*AIM*. How many lines in the rows below contain the string "bass"? Reply with the number alone.
-- START OF MATERIAL --
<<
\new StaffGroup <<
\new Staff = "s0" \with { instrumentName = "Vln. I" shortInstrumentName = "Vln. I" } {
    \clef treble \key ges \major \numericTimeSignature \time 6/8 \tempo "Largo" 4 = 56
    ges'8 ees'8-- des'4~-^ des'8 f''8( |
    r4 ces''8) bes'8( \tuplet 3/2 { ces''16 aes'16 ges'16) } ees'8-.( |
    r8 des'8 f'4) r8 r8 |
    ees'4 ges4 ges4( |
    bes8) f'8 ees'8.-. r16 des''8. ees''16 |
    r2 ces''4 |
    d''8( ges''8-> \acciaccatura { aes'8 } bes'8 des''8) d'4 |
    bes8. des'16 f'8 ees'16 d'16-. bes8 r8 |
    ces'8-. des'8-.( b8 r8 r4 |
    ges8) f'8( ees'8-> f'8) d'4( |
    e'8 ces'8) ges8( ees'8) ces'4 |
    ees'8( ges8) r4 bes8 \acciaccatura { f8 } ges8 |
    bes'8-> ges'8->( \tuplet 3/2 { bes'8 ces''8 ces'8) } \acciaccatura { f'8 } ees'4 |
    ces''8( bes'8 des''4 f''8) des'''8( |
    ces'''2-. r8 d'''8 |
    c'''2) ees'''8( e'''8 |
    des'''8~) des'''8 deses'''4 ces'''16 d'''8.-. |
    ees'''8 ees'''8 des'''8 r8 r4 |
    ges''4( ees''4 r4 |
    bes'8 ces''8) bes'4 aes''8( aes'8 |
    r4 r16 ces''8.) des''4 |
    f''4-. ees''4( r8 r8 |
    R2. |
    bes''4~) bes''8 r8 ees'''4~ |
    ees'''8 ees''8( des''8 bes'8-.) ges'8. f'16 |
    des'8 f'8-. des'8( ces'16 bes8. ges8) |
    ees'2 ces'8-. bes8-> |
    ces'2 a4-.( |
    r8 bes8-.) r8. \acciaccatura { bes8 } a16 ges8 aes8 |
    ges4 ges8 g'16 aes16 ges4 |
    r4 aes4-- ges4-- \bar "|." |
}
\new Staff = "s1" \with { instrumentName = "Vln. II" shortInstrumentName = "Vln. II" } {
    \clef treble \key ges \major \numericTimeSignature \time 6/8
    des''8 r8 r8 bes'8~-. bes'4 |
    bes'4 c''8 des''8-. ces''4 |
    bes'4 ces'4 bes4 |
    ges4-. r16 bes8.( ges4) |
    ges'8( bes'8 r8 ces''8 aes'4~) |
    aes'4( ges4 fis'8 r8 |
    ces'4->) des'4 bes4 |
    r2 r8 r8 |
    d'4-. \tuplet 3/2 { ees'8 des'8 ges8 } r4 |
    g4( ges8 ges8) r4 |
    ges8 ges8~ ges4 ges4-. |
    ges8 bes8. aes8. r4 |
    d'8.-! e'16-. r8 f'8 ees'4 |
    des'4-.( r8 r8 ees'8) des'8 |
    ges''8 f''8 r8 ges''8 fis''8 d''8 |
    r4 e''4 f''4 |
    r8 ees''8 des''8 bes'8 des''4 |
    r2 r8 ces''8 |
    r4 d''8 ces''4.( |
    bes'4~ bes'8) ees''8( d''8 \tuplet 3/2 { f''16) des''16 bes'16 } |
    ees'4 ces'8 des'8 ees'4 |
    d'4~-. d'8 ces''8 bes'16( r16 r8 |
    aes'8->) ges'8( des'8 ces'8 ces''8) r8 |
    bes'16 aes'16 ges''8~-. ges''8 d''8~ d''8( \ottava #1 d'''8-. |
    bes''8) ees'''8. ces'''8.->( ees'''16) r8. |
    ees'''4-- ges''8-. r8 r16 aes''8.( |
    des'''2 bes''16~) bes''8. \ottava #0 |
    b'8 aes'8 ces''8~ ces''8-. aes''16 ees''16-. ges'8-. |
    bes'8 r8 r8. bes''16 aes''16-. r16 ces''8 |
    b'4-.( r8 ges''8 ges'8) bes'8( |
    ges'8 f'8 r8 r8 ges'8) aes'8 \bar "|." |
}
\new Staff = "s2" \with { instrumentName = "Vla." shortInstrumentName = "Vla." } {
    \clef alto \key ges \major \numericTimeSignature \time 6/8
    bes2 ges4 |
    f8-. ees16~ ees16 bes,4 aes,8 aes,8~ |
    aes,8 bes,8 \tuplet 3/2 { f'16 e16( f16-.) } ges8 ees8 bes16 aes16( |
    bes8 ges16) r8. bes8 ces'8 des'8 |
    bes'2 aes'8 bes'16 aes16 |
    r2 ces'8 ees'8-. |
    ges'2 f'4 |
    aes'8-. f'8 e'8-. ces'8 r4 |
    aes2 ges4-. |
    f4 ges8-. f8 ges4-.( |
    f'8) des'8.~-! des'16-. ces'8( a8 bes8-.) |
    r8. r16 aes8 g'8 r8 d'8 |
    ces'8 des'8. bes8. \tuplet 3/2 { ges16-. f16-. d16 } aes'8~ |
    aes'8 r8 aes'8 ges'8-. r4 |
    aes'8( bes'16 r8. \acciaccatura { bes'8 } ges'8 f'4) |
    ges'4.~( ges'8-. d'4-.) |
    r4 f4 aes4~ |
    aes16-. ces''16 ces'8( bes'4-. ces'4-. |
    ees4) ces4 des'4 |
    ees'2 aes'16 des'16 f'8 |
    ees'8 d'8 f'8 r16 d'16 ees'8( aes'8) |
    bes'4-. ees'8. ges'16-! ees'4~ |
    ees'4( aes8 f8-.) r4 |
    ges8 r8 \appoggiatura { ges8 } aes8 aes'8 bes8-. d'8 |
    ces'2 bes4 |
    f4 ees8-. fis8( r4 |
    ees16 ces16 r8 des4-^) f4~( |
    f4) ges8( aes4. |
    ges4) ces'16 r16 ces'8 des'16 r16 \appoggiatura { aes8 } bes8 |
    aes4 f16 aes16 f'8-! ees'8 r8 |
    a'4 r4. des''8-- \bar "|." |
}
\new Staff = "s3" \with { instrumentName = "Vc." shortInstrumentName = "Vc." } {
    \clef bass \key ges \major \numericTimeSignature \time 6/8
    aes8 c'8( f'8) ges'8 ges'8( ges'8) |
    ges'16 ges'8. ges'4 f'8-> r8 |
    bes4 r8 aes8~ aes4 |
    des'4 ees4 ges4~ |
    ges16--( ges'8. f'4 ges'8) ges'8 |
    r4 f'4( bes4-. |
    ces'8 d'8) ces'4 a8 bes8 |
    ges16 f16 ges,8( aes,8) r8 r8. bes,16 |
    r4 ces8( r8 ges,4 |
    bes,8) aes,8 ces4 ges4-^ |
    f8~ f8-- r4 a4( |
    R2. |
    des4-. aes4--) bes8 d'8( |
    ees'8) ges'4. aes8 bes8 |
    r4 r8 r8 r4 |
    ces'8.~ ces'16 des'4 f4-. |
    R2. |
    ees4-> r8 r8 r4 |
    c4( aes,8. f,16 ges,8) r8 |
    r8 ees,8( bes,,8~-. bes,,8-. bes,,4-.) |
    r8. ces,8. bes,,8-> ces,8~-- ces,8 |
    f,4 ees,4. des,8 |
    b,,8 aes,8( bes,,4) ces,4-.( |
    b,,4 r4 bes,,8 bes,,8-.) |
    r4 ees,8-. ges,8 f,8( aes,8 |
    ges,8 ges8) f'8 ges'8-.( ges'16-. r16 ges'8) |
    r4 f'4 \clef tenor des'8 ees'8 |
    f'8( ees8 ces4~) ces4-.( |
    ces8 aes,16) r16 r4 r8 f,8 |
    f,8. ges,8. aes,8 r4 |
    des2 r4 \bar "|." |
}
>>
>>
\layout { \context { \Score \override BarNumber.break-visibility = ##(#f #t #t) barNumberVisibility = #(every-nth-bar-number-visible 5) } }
-- END OF MATERIAL --
-- START OF MATERIAL --
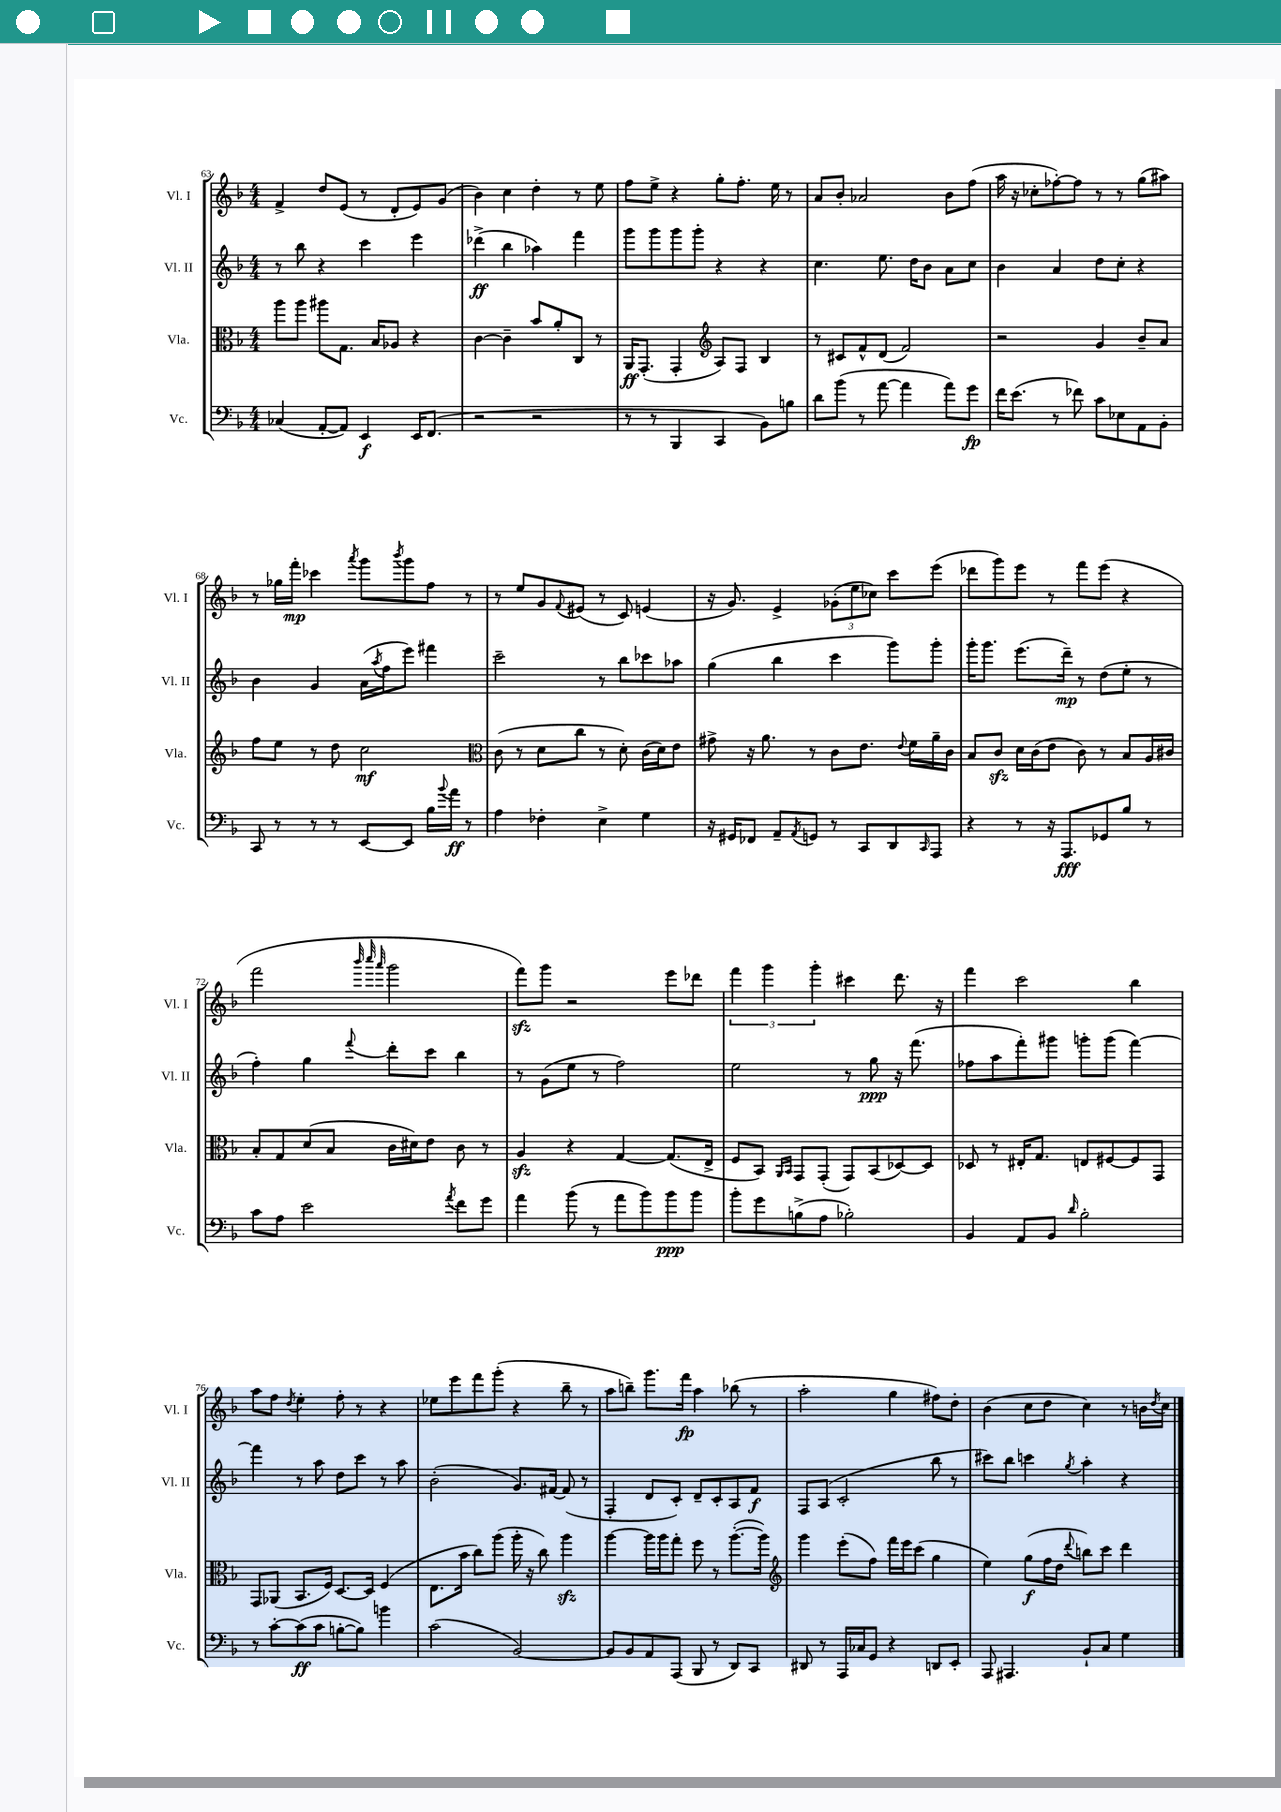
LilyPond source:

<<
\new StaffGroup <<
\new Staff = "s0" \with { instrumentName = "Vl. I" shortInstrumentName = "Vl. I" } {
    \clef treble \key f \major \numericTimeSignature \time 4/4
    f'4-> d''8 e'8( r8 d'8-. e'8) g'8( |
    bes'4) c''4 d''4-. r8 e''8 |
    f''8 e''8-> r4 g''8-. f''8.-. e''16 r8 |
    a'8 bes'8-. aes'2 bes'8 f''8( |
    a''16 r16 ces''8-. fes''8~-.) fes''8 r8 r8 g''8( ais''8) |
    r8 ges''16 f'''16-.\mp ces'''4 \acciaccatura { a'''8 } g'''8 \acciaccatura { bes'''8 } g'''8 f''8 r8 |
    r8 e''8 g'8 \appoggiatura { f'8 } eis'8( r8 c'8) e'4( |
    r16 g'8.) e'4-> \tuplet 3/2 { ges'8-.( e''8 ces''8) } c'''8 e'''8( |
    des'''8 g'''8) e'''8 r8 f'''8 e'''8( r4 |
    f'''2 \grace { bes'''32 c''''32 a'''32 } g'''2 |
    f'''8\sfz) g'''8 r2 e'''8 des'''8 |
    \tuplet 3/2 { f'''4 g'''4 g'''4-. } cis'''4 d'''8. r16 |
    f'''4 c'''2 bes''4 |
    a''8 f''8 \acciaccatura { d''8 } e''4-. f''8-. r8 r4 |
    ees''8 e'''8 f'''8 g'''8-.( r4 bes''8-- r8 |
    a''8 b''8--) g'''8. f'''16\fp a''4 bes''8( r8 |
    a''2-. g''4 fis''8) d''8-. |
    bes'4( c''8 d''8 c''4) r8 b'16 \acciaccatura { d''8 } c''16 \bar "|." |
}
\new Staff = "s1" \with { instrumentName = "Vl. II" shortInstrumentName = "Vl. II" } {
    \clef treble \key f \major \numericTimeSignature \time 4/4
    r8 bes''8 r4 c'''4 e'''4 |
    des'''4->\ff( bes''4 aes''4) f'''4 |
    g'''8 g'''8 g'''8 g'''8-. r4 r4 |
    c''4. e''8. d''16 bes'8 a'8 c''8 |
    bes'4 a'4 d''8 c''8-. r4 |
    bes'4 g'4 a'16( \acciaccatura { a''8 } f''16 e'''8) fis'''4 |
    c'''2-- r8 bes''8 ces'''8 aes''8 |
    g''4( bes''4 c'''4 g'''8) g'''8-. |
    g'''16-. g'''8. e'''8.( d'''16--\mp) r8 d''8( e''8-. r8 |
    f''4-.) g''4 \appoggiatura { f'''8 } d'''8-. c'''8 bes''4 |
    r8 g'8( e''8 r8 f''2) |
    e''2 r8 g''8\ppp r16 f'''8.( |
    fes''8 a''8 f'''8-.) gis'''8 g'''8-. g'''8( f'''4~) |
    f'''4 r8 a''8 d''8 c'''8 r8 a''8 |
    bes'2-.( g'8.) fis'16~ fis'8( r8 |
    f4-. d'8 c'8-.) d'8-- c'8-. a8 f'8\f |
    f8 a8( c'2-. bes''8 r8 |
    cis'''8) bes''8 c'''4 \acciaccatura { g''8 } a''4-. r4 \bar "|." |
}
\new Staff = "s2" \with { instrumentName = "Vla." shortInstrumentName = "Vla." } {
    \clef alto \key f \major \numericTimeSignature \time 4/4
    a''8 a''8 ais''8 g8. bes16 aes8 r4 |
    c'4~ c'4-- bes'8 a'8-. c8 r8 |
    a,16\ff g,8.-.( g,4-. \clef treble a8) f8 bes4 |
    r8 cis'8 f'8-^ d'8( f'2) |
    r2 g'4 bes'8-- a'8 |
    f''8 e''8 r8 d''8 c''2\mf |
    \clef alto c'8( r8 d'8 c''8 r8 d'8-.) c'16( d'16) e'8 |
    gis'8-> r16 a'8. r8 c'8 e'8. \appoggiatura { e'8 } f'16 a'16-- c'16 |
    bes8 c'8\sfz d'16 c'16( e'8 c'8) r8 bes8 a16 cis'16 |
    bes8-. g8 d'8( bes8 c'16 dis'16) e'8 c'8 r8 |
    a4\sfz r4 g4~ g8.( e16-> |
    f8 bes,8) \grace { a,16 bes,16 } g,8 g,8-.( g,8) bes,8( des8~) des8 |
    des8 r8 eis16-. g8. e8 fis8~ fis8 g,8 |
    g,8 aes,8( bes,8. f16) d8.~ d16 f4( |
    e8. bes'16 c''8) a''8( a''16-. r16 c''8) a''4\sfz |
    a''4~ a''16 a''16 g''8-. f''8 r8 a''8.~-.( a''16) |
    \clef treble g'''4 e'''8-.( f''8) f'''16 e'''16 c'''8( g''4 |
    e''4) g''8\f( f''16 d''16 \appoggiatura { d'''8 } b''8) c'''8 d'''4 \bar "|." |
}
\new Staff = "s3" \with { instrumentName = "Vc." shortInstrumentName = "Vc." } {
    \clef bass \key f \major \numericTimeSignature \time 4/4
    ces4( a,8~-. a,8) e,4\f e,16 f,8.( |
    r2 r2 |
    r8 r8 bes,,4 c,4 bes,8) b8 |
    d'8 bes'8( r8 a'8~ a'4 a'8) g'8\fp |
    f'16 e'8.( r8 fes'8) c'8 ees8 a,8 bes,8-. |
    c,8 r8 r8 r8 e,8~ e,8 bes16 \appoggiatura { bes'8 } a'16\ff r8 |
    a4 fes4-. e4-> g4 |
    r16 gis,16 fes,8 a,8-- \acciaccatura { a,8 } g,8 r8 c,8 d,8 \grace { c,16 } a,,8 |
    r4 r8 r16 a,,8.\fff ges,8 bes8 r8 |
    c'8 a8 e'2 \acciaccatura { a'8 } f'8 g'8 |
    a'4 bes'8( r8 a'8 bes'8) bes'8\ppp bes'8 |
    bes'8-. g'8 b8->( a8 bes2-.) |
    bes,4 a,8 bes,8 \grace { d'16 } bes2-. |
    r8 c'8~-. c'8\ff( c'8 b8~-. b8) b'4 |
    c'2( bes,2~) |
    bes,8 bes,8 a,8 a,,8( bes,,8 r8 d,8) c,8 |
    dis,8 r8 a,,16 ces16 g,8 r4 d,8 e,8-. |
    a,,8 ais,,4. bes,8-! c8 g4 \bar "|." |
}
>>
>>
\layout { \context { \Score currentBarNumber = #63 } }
-- END OF MATERIAL --
*RESULT BELOW*. 2